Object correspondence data
□ □ □ □ □
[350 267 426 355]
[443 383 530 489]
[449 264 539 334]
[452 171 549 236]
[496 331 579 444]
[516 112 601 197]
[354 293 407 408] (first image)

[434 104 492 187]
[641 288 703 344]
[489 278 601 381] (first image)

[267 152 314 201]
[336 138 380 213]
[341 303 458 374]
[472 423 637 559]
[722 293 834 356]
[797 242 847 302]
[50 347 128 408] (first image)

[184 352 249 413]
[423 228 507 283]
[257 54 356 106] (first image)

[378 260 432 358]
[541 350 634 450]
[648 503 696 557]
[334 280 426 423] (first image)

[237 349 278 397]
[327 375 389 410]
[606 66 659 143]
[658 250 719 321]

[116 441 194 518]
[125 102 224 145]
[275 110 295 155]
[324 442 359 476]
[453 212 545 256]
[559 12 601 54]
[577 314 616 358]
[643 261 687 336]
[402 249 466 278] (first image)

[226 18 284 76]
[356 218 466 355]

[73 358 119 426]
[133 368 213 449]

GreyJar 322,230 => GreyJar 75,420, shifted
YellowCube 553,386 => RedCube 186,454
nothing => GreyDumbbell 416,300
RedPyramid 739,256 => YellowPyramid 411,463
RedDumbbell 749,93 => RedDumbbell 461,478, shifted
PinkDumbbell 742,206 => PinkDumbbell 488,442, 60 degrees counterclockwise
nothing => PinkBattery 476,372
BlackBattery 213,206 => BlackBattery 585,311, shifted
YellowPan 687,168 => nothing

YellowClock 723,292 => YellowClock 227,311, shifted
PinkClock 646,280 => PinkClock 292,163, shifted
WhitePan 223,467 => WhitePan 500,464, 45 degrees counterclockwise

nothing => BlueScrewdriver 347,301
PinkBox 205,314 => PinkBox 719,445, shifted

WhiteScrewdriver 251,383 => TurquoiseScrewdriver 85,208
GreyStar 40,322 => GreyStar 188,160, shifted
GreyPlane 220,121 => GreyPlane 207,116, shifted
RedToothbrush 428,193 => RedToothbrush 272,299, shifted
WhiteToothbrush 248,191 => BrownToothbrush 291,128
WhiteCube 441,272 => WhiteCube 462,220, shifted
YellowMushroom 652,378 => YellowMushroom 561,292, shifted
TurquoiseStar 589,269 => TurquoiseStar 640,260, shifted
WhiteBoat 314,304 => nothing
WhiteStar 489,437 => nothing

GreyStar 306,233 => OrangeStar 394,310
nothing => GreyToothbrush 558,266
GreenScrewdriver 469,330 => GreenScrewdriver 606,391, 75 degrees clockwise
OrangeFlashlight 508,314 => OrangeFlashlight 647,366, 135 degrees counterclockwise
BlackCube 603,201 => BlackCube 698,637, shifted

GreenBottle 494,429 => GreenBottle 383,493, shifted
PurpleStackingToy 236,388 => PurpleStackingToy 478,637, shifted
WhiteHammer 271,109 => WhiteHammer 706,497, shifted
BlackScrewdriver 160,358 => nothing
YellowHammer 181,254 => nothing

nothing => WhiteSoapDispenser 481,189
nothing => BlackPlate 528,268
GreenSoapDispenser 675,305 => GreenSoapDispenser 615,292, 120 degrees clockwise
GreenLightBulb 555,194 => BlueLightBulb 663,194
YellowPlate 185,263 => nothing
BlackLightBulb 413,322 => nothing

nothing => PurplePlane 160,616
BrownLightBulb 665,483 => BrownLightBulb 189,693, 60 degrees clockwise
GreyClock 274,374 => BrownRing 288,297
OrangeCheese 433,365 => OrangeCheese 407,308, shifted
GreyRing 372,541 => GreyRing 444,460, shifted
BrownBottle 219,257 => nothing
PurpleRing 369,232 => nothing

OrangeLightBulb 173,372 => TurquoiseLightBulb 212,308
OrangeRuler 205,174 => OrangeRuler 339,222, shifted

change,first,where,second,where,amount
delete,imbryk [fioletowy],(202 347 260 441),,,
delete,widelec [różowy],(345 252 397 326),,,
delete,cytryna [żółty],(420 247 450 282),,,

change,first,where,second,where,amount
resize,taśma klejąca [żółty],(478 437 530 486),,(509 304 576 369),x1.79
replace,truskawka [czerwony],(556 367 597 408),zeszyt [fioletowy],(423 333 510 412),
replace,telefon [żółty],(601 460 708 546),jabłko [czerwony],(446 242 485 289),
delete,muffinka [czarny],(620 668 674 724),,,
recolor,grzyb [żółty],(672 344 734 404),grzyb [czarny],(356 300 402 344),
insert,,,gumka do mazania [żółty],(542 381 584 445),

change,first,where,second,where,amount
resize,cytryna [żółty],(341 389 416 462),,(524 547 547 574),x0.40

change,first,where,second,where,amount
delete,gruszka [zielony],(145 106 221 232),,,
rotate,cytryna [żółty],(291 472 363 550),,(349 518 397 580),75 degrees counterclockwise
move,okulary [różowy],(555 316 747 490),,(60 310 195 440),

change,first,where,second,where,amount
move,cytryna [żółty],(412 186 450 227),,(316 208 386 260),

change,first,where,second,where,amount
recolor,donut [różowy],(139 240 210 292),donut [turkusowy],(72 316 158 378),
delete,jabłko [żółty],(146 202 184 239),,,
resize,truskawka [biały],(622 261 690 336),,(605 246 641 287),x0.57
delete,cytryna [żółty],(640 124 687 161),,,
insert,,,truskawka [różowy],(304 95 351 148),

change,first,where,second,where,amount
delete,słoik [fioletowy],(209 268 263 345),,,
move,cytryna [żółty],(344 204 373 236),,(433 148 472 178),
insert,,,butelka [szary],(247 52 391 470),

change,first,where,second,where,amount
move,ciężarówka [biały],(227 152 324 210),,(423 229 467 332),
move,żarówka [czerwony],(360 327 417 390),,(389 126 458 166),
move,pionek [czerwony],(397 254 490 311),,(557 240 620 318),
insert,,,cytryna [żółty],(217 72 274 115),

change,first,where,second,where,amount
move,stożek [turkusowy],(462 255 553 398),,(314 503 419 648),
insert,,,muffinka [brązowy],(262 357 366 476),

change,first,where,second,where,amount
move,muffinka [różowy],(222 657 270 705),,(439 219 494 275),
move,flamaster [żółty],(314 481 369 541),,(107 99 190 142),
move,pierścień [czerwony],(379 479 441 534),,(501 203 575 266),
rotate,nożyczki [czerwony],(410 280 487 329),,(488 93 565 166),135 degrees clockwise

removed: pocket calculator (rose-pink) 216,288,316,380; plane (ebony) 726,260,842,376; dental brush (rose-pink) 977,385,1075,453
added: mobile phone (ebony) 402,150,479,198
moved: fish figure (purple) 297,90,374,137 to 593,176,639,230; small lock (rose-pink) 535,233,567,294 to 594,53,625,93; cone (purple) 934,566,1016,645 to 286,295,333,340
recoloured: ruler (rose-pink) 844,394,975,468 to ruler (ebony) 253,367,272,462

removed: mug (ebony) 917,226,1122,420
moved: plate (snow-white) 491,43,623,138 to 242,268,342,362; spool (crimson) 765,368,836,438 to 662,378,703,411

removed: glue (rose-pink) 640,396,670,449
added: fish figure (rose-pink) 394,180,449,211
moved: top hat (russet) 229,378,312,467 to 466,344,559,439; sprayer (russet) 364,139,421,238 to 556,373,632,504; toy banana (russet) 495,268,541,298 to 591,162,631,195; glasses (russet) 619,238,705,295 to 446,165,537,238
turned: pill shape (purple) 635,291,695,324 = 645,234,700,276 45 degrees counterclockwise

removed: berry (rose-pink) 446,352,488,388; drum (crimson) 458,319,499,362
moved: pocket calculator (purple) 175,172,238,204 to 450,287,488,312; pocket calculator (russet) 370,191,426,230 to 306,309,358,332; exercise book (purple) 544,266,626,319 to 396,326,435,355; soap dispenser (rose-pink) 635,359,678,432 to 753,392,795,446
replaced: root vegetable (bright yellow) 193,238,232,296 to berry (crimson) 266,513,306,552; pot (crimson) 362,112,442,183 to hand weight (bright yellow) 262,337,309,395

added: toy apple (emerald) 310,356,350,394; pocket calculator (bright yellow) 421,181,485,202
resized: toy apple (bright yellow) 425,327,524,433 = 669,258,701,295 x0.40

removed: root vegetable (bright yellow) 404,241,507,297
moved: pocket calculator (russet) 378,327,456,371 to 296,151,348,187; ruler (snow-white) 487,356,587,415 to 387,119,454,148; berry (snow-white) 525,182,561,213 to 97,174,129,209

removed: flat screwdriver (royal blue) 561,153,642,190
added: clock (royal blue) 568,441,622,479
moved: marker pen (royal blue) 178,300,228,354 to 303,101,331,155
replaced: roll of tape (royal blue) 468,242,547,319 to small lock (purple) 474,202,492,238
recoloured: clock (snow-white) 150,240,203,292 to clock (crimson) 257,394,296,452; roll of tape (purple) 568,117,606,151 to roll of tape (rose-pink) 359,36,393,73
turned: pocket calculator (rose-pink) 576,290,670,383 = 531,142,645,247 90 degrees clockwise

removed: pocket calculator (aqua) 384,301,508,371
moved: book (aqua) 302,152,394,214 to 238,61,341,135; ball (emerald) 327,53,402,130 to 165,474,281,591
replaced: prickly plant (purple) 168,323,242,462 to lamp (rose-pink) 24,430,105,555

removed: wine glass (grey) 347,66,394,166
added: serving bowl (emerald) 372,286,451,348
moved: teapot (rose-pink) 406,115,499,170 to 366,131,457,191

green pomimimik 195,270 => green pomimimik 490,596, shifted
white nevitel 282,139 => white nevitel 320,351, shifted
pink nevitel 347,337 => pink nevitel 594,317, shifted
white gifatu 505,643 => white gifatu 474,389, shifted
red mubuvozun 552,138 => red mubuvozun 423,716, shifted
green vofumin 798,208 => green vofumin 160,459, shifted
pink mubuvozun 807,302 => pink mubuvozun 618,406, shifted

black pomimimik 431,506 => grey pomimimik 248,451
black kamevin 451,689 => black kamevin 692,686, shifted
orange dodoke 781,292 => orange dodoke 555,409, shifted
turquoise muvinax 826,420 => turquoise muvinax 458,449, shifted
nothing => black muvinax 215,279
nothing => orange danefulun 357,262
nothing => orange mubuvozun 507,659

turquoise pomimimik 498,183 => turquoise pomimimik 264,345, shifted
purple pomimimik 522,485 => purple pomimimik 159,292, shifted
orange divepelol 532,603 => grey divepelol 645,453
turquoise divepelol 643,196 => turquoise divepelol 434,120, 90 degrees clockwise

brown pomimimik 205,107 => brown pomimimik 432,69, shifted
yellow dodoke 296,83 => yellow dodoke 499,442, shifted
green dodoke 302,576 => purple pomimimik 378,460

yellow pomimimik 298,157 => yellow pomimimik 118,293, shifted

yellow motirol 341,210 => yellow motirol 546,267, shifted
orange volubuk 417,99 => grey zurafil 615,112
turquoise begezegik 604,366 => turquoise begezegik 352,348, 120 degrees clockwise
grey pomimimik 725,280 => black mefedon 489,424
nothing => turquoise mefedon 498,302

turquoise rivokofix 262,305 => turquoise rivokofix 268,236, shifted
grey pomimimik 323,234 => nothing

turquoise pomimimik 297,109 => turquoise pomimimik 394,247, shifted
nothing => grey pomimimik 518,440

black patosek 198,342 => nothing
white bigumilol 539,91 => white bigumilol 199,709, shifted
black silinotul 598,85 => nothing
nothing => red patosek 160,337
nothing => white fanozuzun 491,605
□ □ □ □ □
Produce an exact copy of the lines from the one containing "white bigumilol 539,91" through the final line of the data, both ends included, and only those.

white bigumilol 539,91 => white bigumilol 199,709, shifted
black silinotul 598,85 => nothing
nothing => red patosek 160,337
nothing => white fanozuzun 491,605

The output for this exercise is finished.